== Segment start ==

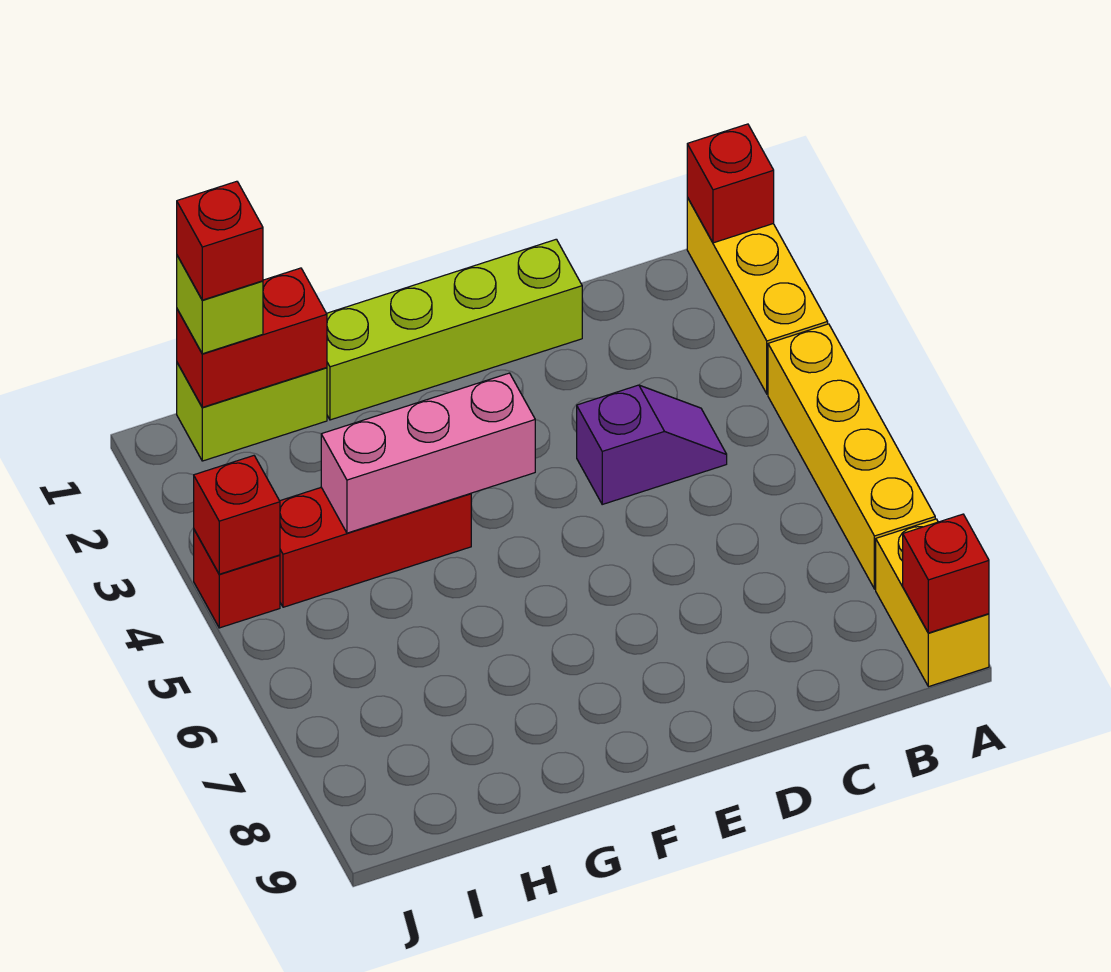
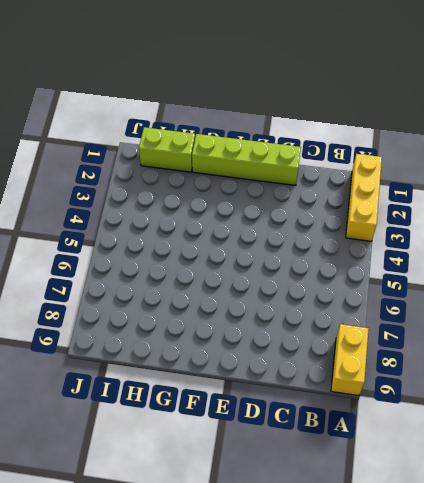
none -> yellow 1x4 brick [768,324,935,589]
none -> purple 1x2 slope [577,385,727,504]
none -> red 1x3 brick [280,487,471,607]

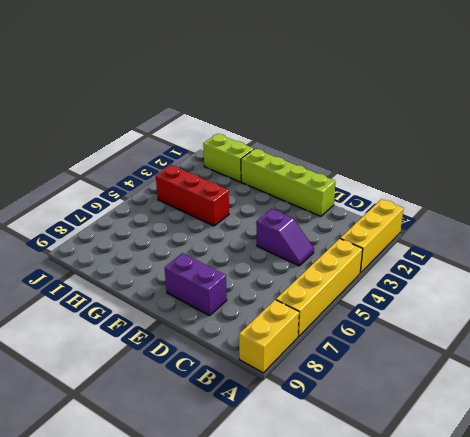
purple 1x2 brick [165,253,227,316] -> none
none -> red 1x1 brick [194,530,280,628]
none -> red 1x1 brick [687,124,774,243]
none -> red 1x1 brick [903,514,989,633]

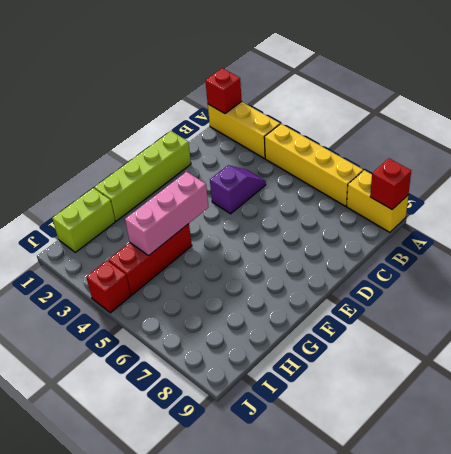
none -> red 1x2 brick [177,268,327,407]
none -> red 1x1 brick [194,456,280,574]
none -> lime 1x1 brick [177,256,263,354]

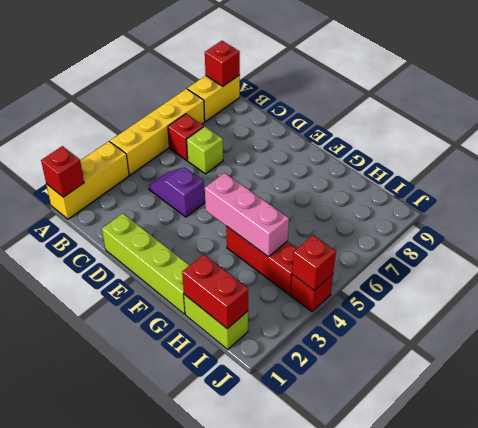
red 1x1 brick [168,114,204,161] -> red 1x1 brick moved to [177,181,263,300]
lime 1x1 brick [187,126,223,174] -> lime 1x1 brick moved to [177,256,263,354]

== Segment end ==

How to complete this task:
Output the data above exactly. Drop every picture.

Response to this exercise:
none -> yellow 1x4 brick [768,324,935,589]
none -> purple 1x2 slope [577,385,727,504]
none -> red 1x3 brick [280,487,471,607]

purple 1x2 brick [165,253,227,316] -> none
none -> red 1x1 brick [194,530,280,628]
none -> red 1x1 brick [687,124,774,243]
none -> red 1x1 brick [903,514,989,633]

none -> red 1x2 brick [177,268,327,407]
none -> red 1x1 brick [194,456,280,574]
none -> lime 1x1 brick [177,256,263,354]

red 1x1 brick [168,114,204,161] -> red 1x1 brick moved to [177,181,263,300]
lime 1x1 brick [187,126,223,174] -> lime 1x1 brick moved to [177,256,263,354]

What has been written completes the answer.